§ **PROBLEM STATEMENT**:
Would you transcribe the records below exactly, omitting every picture?

━━━━━ LISTED RECORDS ━━━━━

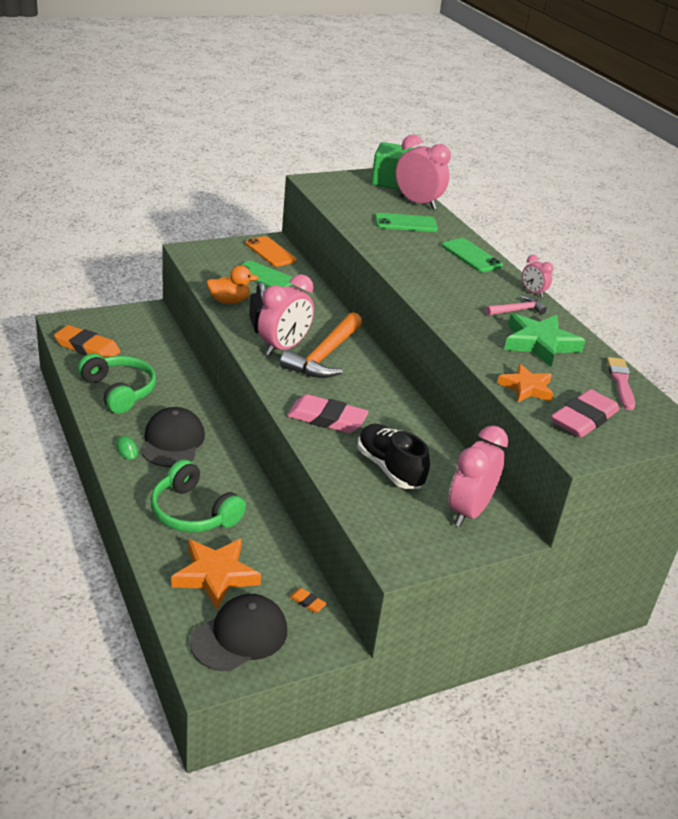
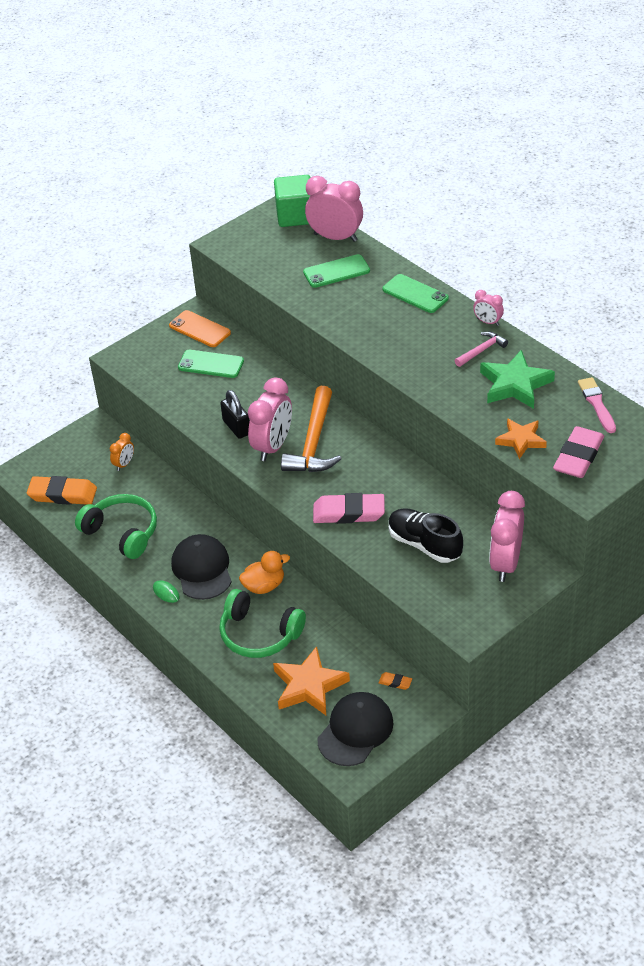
camera: 10 degrees left, 10 degrees up
(156, 343) = (124, 464): none -> orange clock
(229, 301) = (194, 408): orange duck -> orange duck (264, 586)

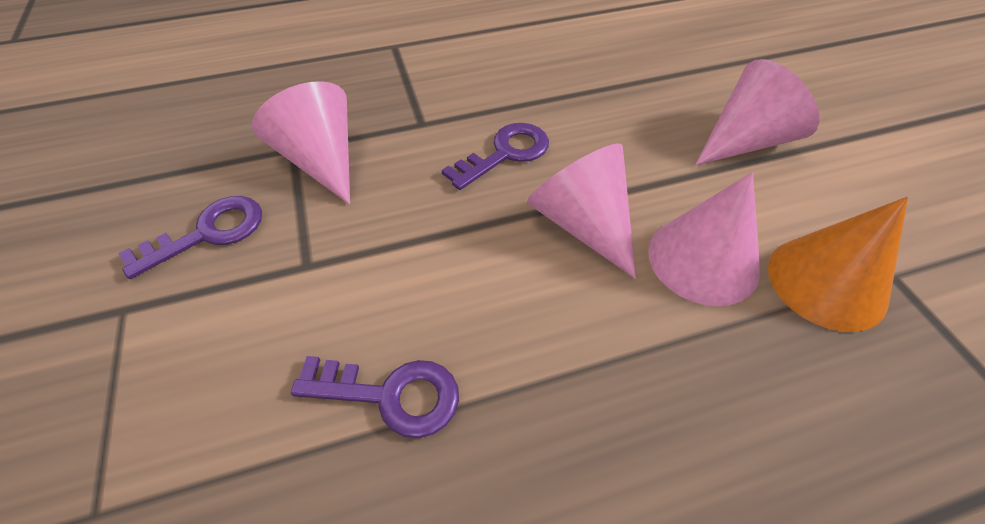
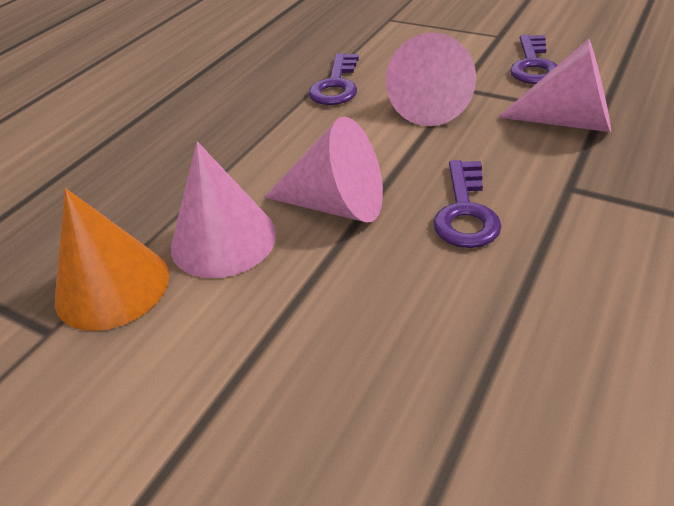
camera: 140 degrees right, 10 degrees down
(391, 395) = (336, 85): purple key -> purple key turned 45 degrees counterclockwise
(745, 141) = (260, 403): pink cone -> pink cone (431, 105)

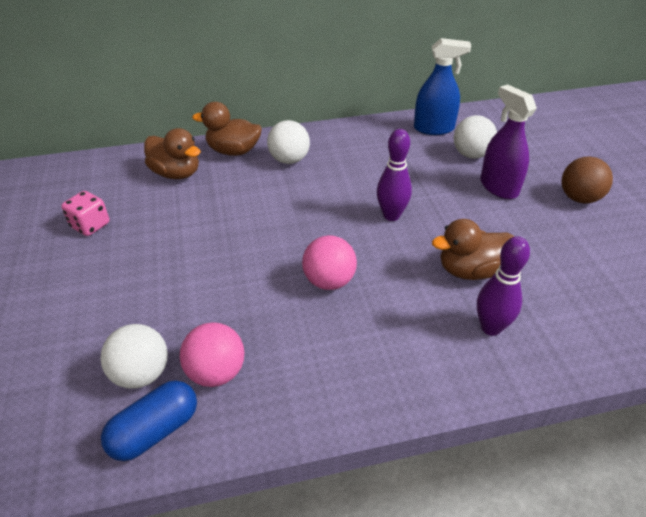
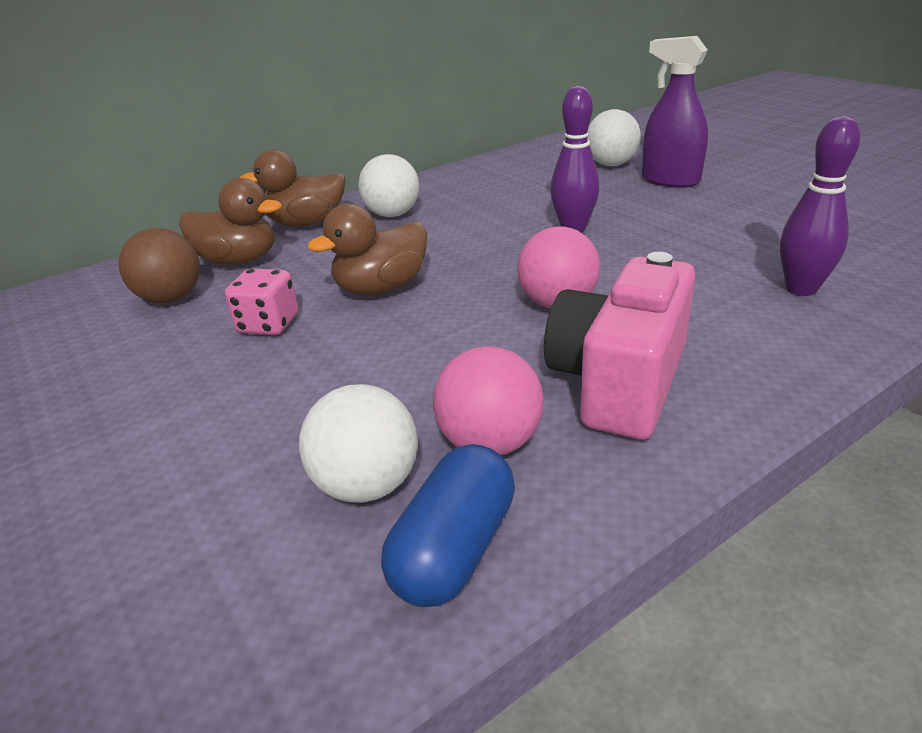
camera: 20 degrees left, 10 degrees down
(90, 225) = (137, 343): pink dice -> pink dice (268, 324)
(315, 358) = (619, 382): none -> pink camera
(433, 128) = (546, 155): blue spray bottle -> none
(470, 270) = (719, 249): brown duck -> brown duck (381, 288)
(579, 198) = (763, 170): brown ball -> brown ball (171, 298)

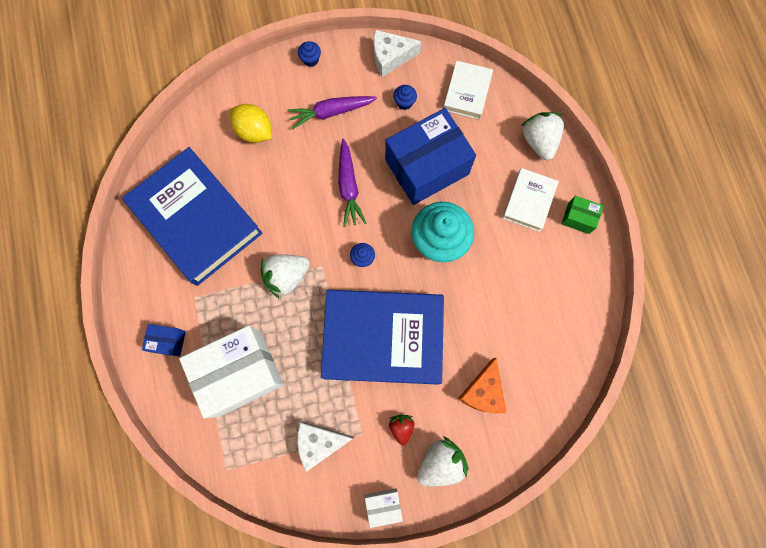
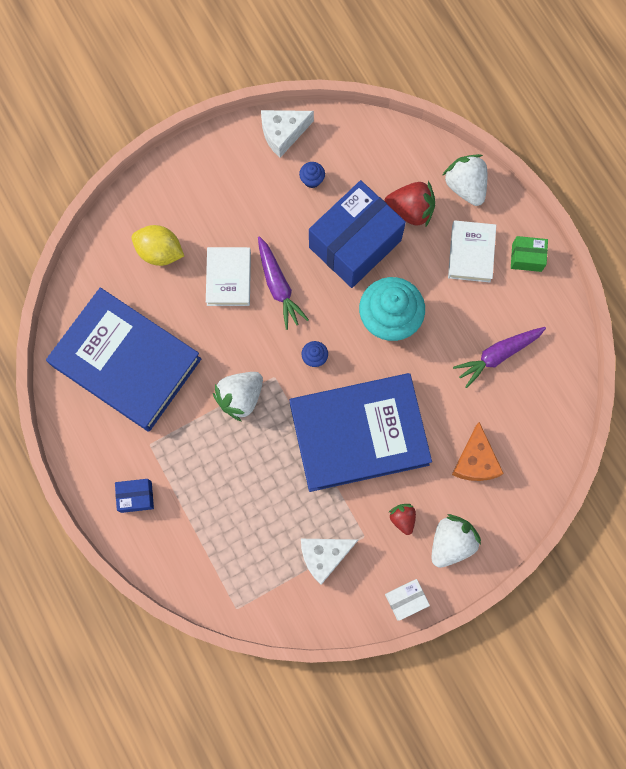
camera: 15 degrees left, 0 degrees up
(240, 373) = (221, 509): white box -> none
(310, 60) = (197, 158): blue cupcake -> none
(331, 112) = (236, 210): purple carrot -> purple carrot (497, 355)
(467, 92) = (375, 152): white book -> white book (229, 278)
(484, 150) = (410, 210): none -> red strawberry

━━━━━

§ **RESULT**:
camera: 10 degrees left, 10 degrees up
(156, 343) = (124, 464): none -> orange clock
(229, 301) = (194, 408): orange duck -> orange duck (264, 586)

camera: 140 degrees right, 10 degrees down
(391, 395) = (336, 85): purple key -> purple key turned 45 degrees counterclockwise
(745, 141) = (260, 403): pink cone -> pink cone (431, 105)

camera: 20 degrees left, 10 degrees down
(90, 225) = (137, 343): pink dice -> pink dice (268, 324)
(315, 358) = (619, 382): none -> pink camera
(433, 128) = (546, 155): blue spray bottle -> none
(470, 270) = (719, 249): brown duck -> brown duck (381, 288)
(579, 198) = (763, 170): brown ball -> brown ball (171, 298)

camera: 15 degrees left, 0 degrees up
(240, 373) = (221, 509): white box -> none
(310, 60) = (197, 158): blue cupcake -> none
(331, 112) = (236, 210): purple carrot -> purple carrot (497, 355)
(467, 92) = (375, 152): white book -> white book (229, 278)
(484, 150) = (410, 210): none -> red strawberry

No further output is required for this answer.